◆ **What this task involves**:
As soon as the line containing "yellow donut [380,172,427,202]" appears, copy it and every following line word for word until the records end.

◆ **Dataset extract**:
%%

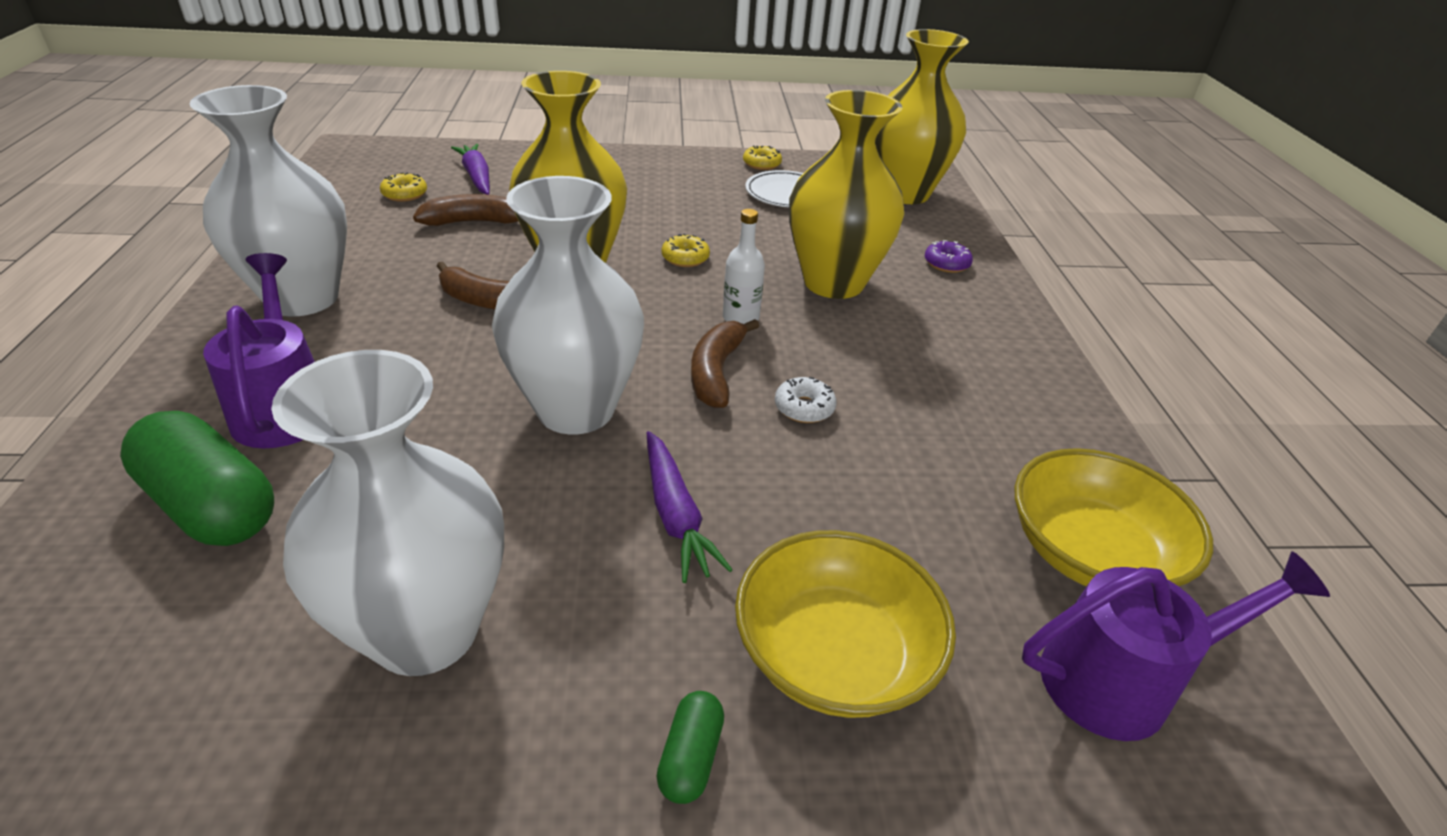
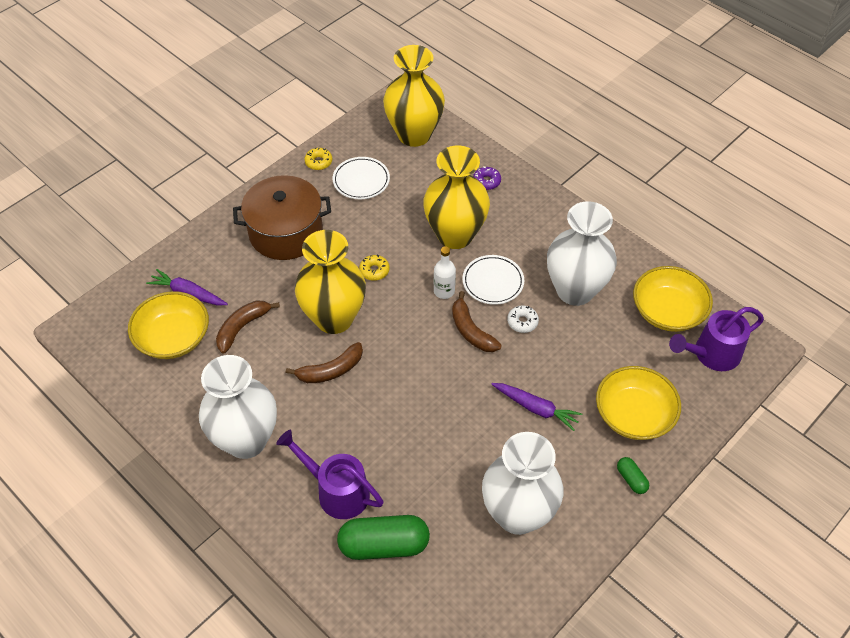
camera: 40 degrees left, 15 degrees up
yellow donut [380,172,427,202] -> yellow bowl [128,291,209,359]
white vase [492,176,644,435] -> white vase moved to [547,201,617,306]
purple watering can [1022,551,1330,741] -> purple watering can turned 150 degrees counterclockwise [669,307,764,371]
none -> brown pot [233,175,331,260]
none -> white plate [462,255,524,305]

%%

◆ **Problem solution**:
yellow donut [380,172,427,202] -> yellow bowl [128,291,209,359]
white vase [492,176,644,435] -> white vase moved to [547,201,617,306]
purple watering can [1022,551,1330,741] -> purple watering can turned 150 degrees counterclockwise [669,307,764,371]
none -> brown pot [233,175,331,260]
none -> white plate [462,255,524,305]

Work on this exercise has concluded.